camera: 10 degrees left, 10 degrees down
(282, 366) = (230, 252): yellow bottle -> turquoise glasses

...

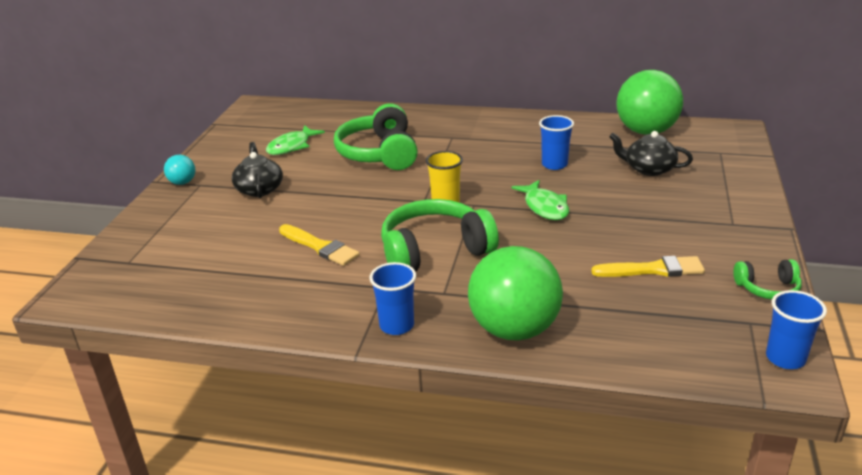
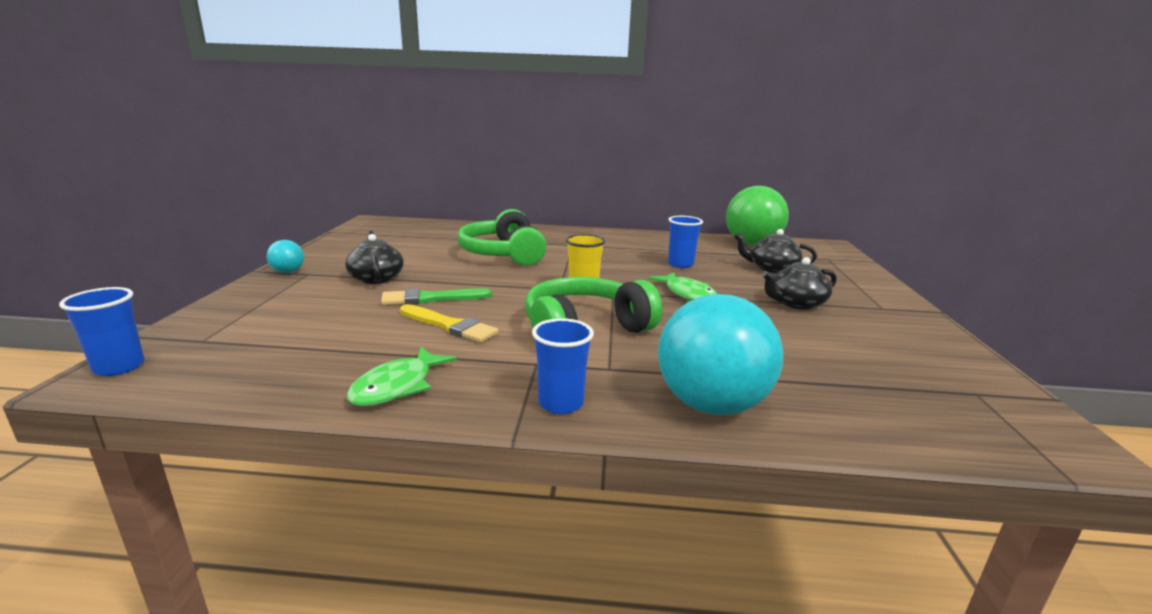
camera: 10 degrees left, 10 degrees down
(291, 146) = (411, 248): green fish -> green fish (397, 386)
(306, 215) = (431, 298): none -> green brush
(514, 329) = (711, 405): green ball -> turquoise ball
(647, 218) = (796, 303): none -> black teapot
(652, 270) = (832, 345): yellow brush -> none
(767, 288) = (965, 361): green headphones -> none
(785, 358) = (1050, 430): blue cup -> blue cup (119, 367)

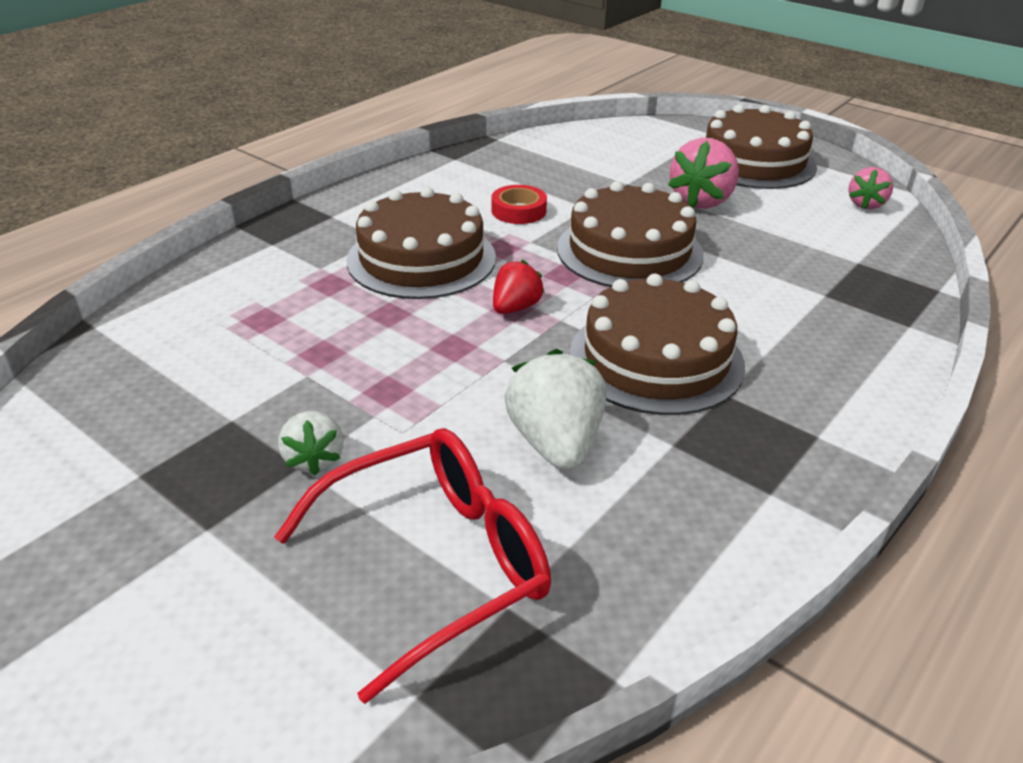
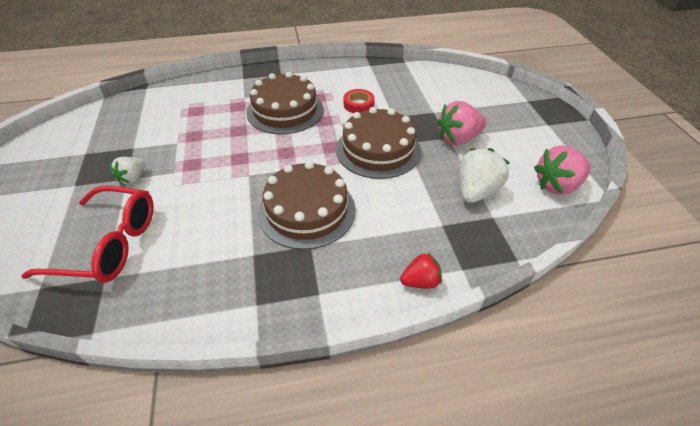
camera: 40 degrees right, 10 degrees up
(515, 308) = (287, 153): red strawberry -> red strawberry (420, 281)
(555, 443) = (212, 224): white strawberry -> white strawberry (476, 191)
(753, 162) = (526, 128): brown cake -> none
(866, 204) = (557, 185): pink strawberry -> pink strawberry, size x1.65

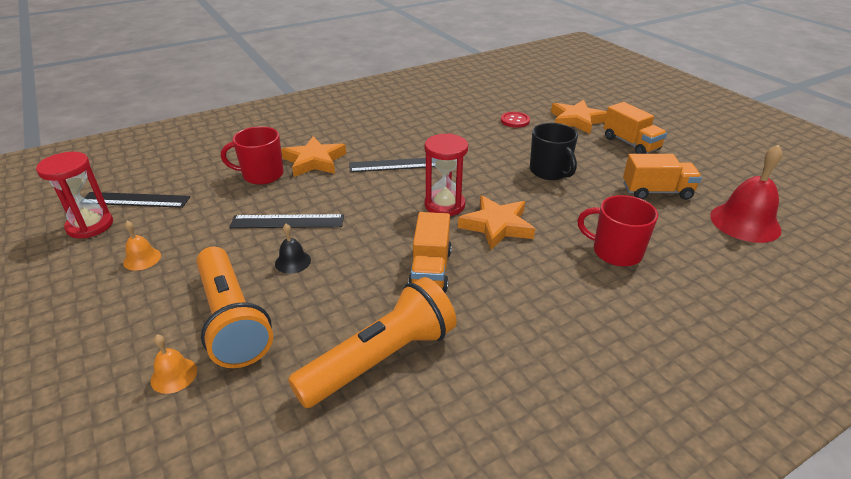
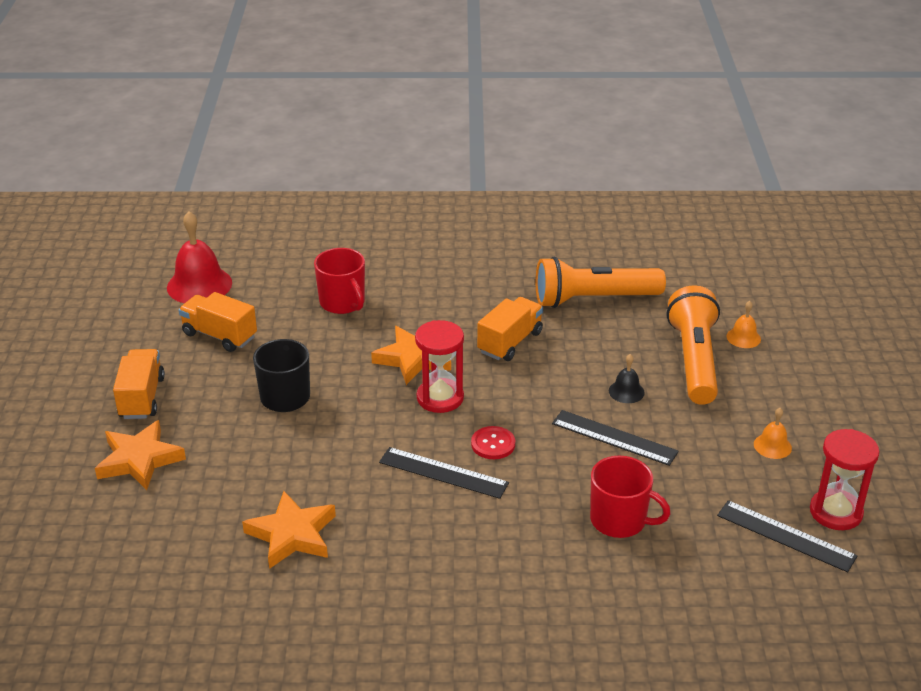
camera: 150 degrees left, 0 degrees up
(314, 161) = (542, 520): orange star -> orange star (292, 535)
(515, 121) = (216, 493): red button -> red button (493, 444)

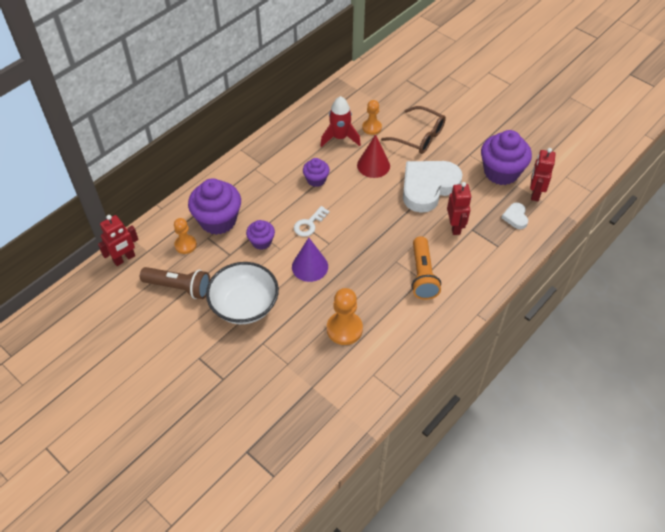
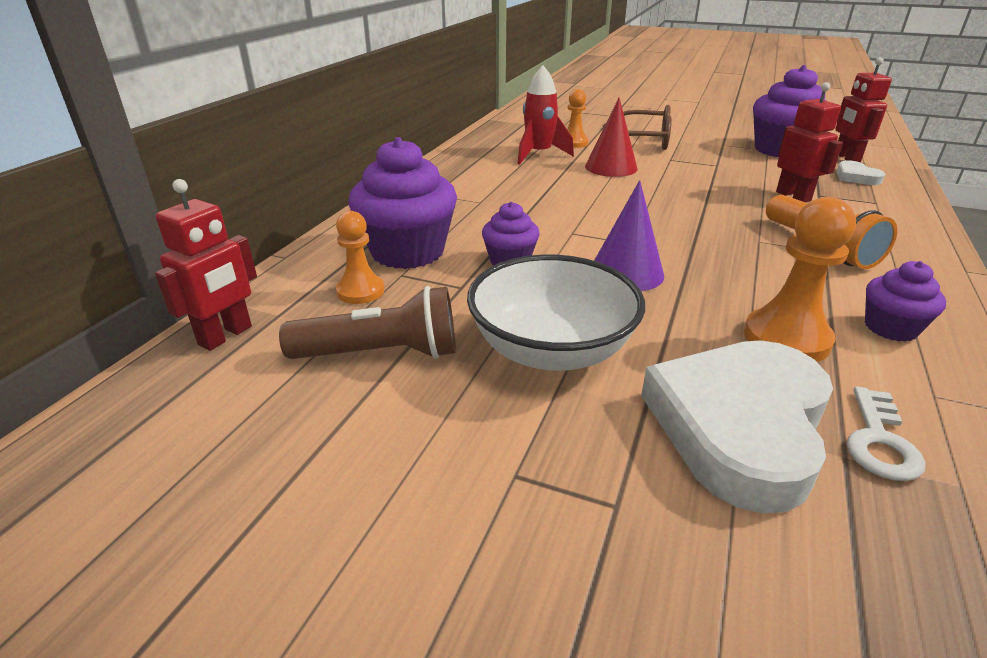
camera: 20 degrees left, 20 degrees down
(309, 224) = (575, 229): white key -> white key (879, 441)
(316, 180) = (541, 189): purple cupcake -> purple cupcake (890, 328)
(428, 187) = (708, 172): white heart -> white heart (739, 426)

*Exercise objective*
From the records above, output only the lines starting at the one containing "(314, 161) = (542, 520): orange" and ending at the one containing "(316, 180) = (541, 189): purple", word for word. Pictures stay out.

*Response*
(314, 161) = (542, 520): orange star -> orange star (292, 535)
(515, 121) = (216, 493): red button -> red button (493, 444)

camera: 20 degrees left, 20 degrees down
(309, 224) = (575, 229): white key -> white key (879, 441)
(316, 180) = (541, 189): purple cupcake -> purple cupcake (890, 328)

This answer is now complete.